== ABOUT THIS TASK ==
Without any pictures, reproduce exactly the lines running from the line containing "camera: 140 degrees left, 5 degrees down" through the end of the entries.

INFORMATION SUPPLIED Start Marker

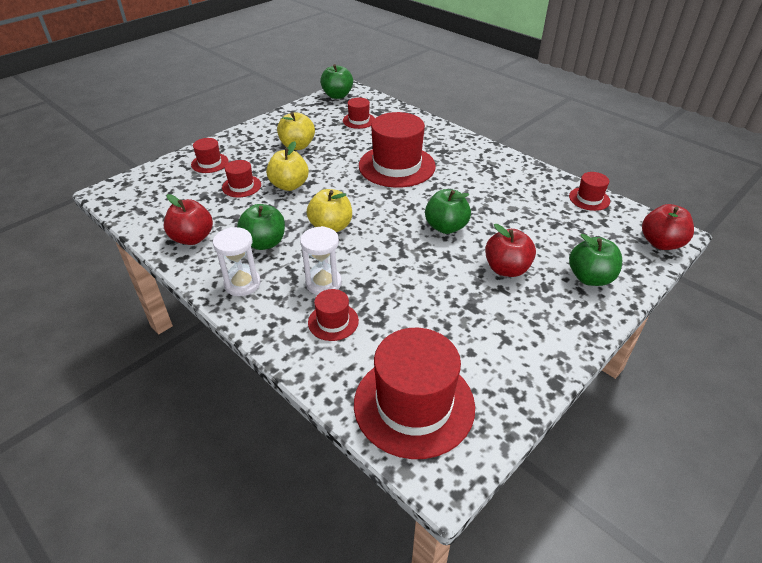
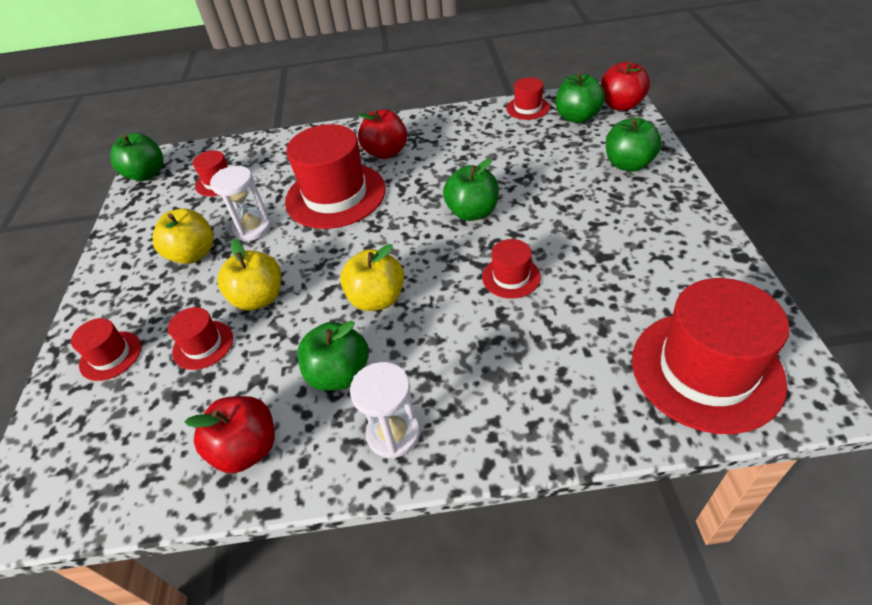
camera: 45 degrees left, 5 degrees up
white hourglass [300,226,342,295] -> white hourglass moved to [210,166,271,241]
red hat [308,289,359,341] -> red hat moved to [482,239,541,299]
red apple [485,224,536,277] -> red apple moved to [358,109,407,159]
none -> green apple [556,73,605,123]

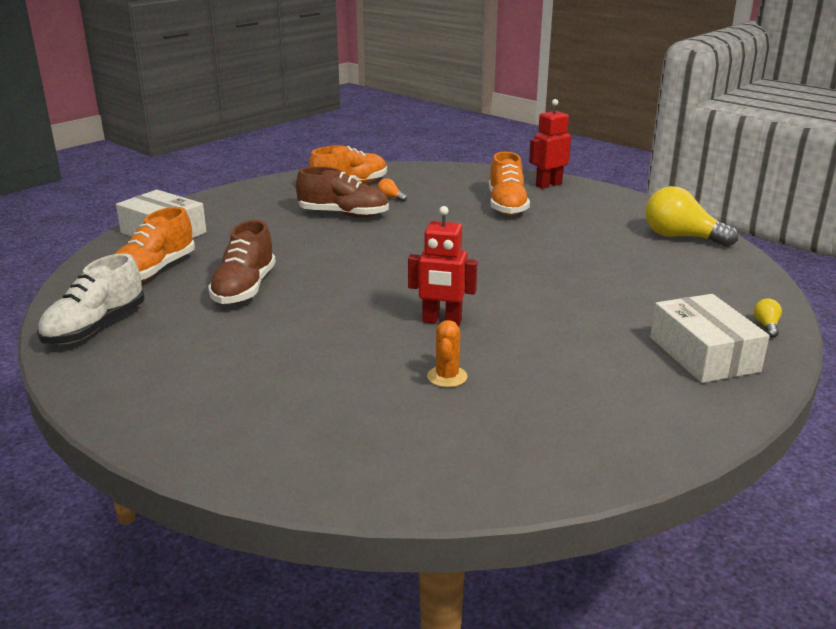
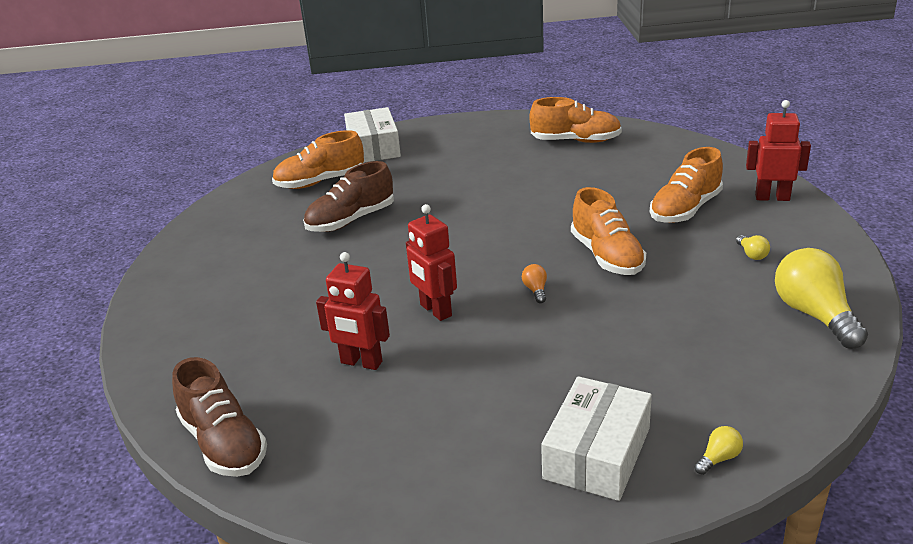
camera: 45 degrees right, 5 degrees up
white shoe [37,253,144,344] -> none
brown shoe [296,167,389,218] -> brown shoe moved to [172,357,267,477]
orange light bulb [377,178,407,202] -> orange light bulb moved to [522,264,547,303]
orange cactus [427,320,467,387] -> red robot [316,252,390,370]
none -> orange shoe [571,187,646,275]
none -> yellow light bulb [736,235,770,260]

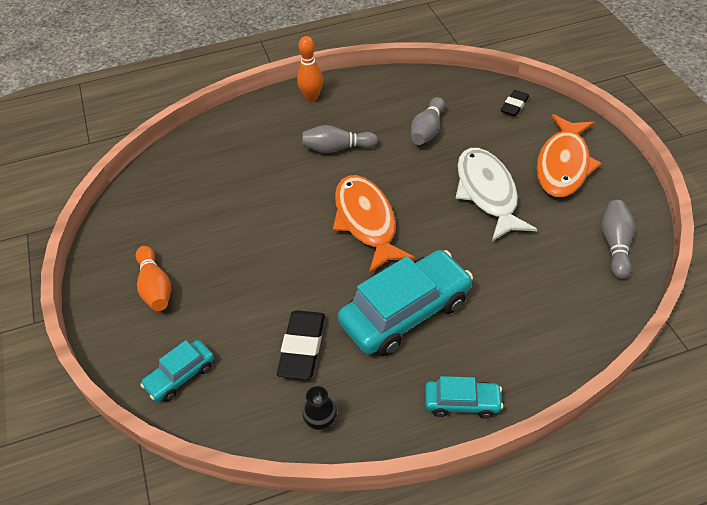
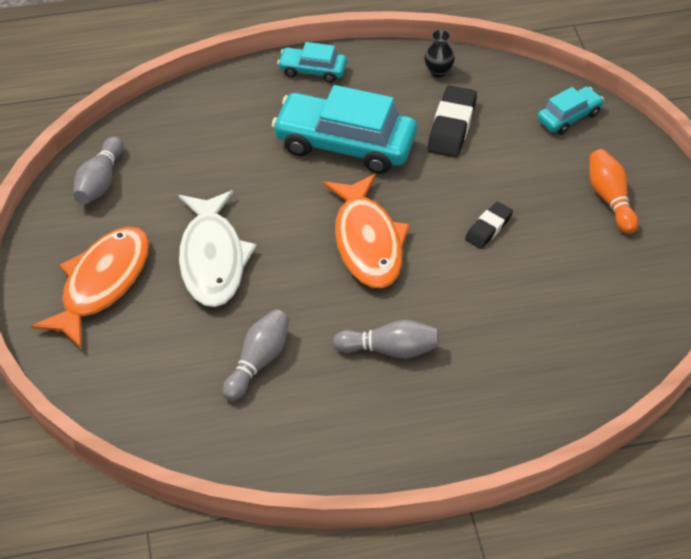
camera: 175 degrees left, 0 degrees up
orange bowling pin [297,36,323,102] -> none
turquoise car [338,250,473,356] -> turquoise car turned 45 degrees clockwise [272,85,417,174]
black eraser [500,90,529,116] -> black eraser moved to [465,202,513,249]

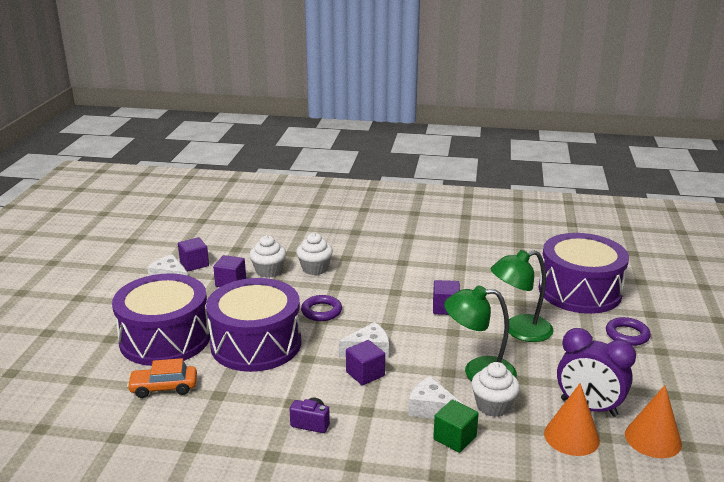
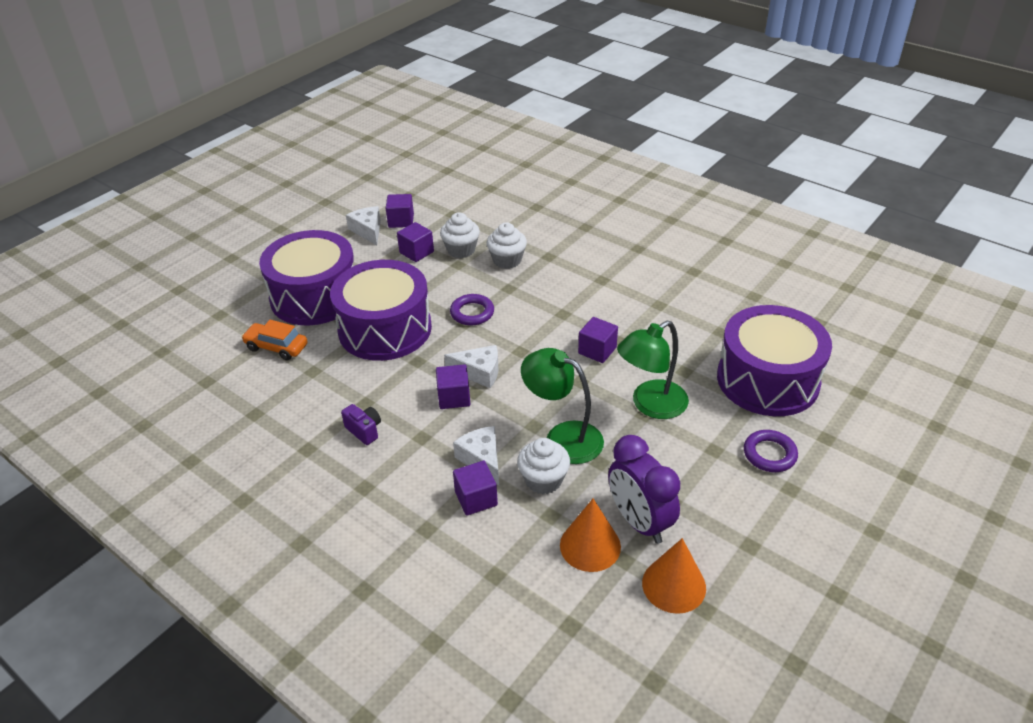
camera: 30 degrees right, 15 degrees up
green cube [433,400,479,453] -> purple cube [453,461,498,516]
green lamp [491,250,554,342] -> green lamp turned 45 degrees counterclockwise [617,321,689,419]

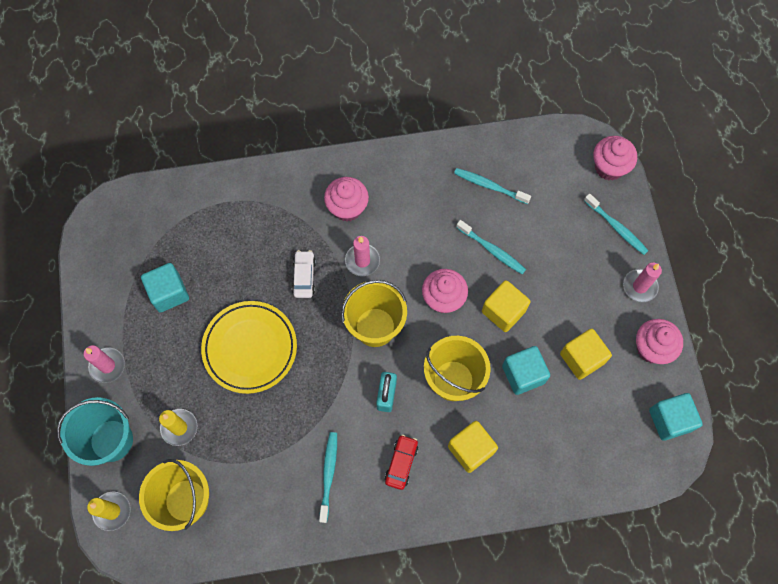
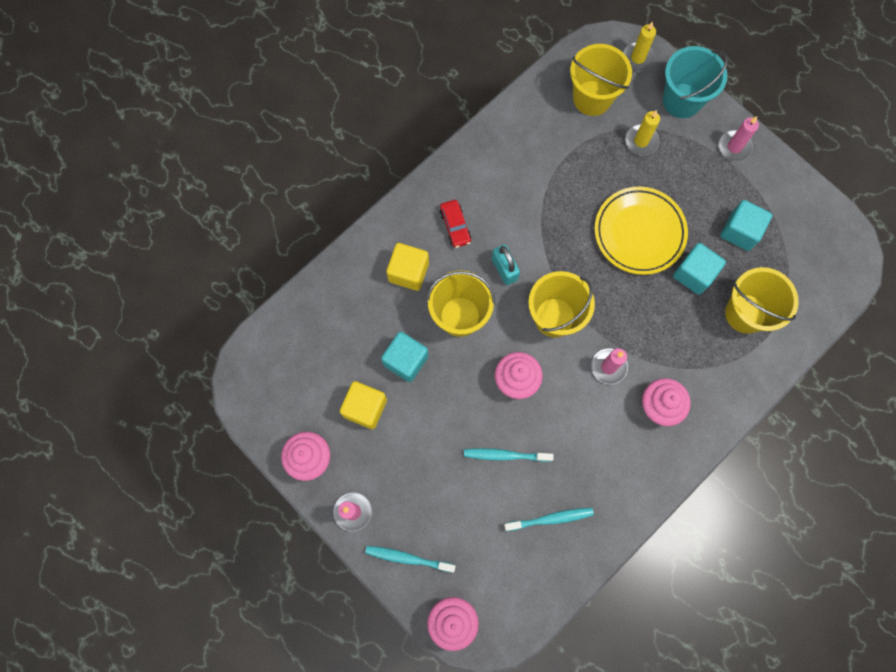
camera: 145 degrees right, 5 degrees up
white car [292,250,316,298] -> none
turquoise toothbrush [319,432,337,523] -> none
yellow cube [482,280,531,332] -> none
turquoise cube [649,393,703,441] -> turquoise cube moved to [673,243,726,295]
none -> yellow bucket [725,267,799,334]

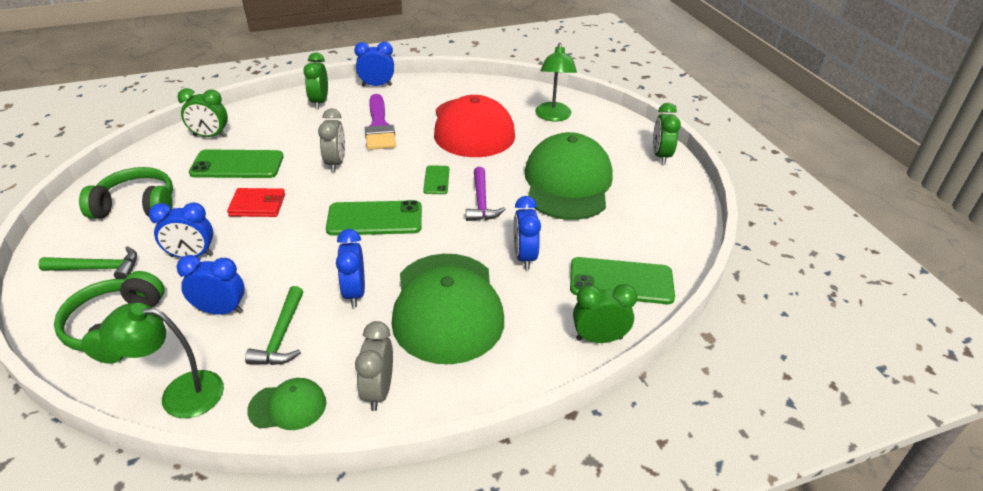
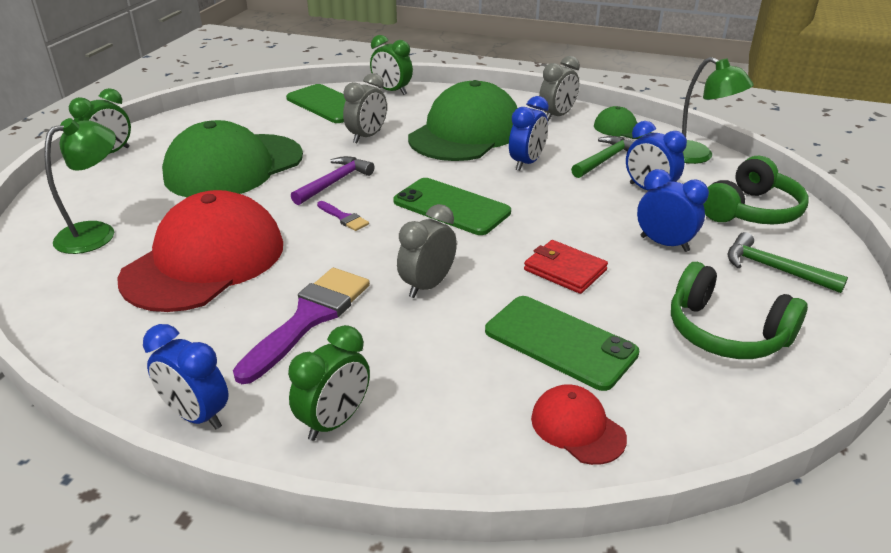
camera: 140 degrees left, 5 degrees down
green clock [177,88,228,138] -> red cap [531,384,627,465]
green phone [423,165,449,194] -> purple brush [317,201,369,231]
blue clock [513,196,541,270] -> grey clock [343,73,387,143]

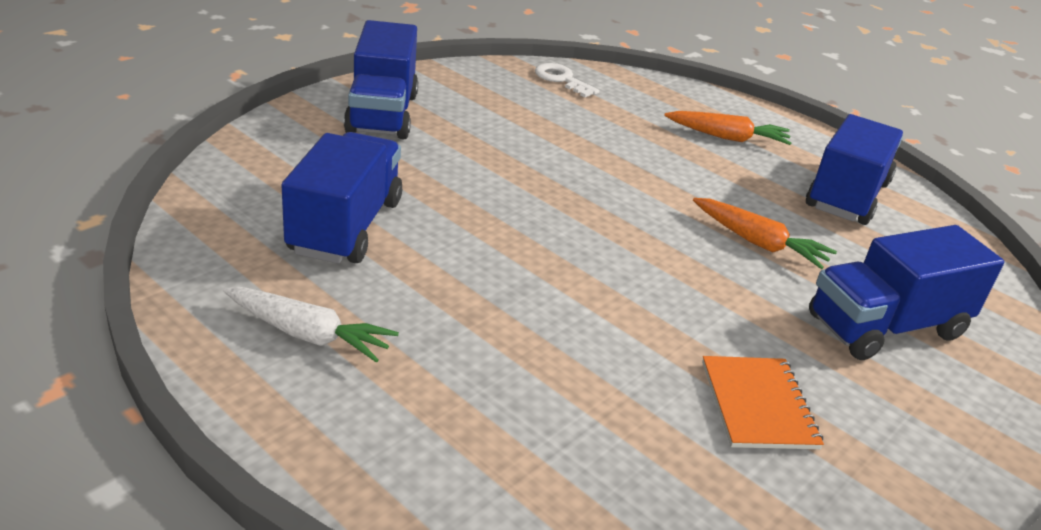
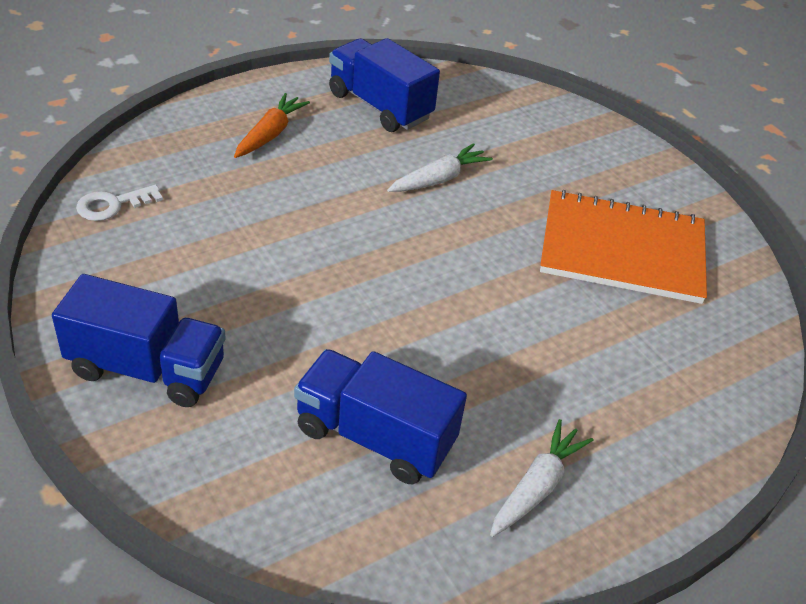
camera: 75 degrees left, 10 degrees up
orange carrot [693,198,837,269] -> white carrot [387,143,493,192]
orange notebook [702,356,824,449] -> orange notebook [540,190,707,304], size x1.94
blue truck [809,225,1004,360] -> none

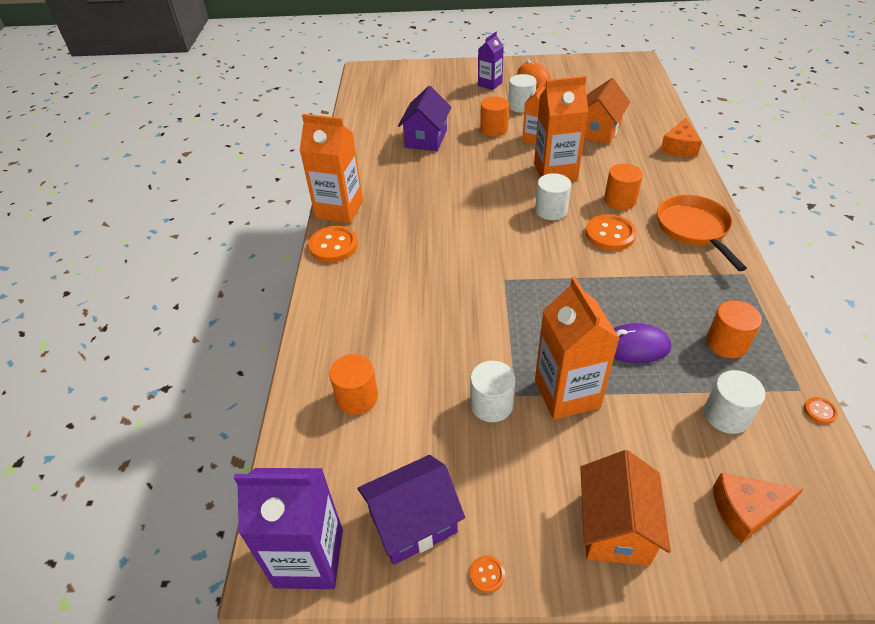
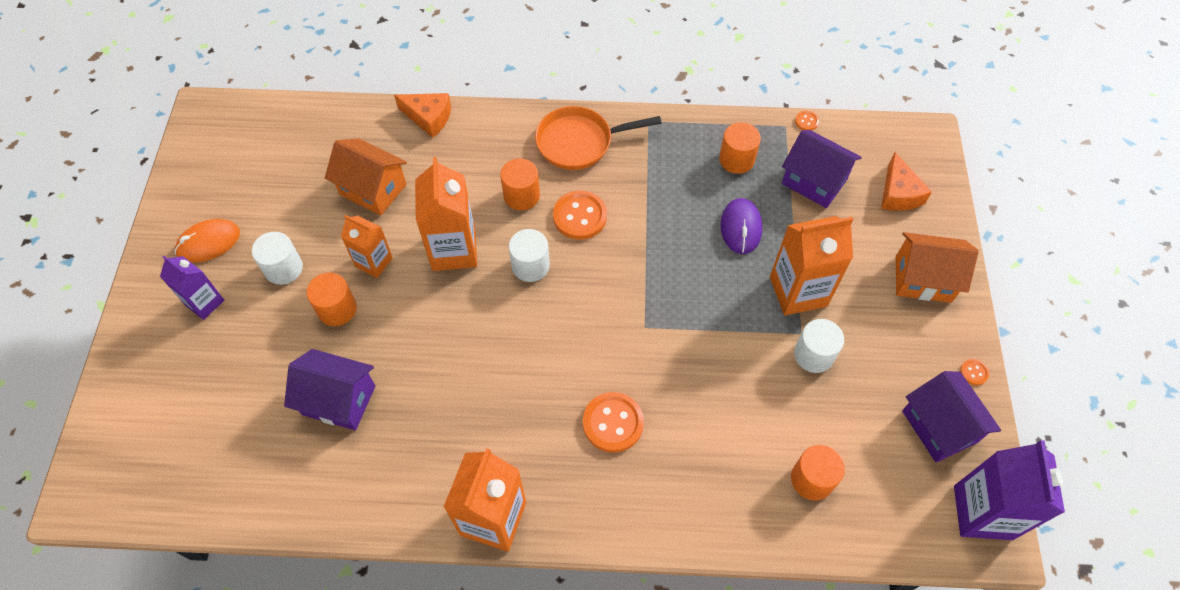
camera: 90 degrees left, 15 degrees up
orange button [308,226,358,262] -> orange button moved to [583,392,644,453]
white cylinder [704,370,766,434] -> purple house [782,130,862,208]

INFORMATION SUPPLIED End Marker

== ANSWER SPACE ==
camera: 140 degrees left, 5 degrees down
green clock [177,88,228,138] -> red cap [531,384,627,465]
green phone [423,165,449,194] -> purple brush [317,201,369,231]
blue clock [513,196,541,270] -> grey clock [343,73,387,143]

camera: 75 degrees left, 10 degrees up
orange carrot [693,198,837,269] -> white carrot [387,143,493,192]
orange notebook [702,356,824,449] -> orange notebook [540,190,707,304], size x1.94
blue truck [809,225,1004,360] -> none

camera: 90 degrees left, 15 degrees up
orange button [308,226,358,262] -> orange button moved to [583,392,644,453]
white cylinder [704,370,766,434] -> purple house [782,130,862,208]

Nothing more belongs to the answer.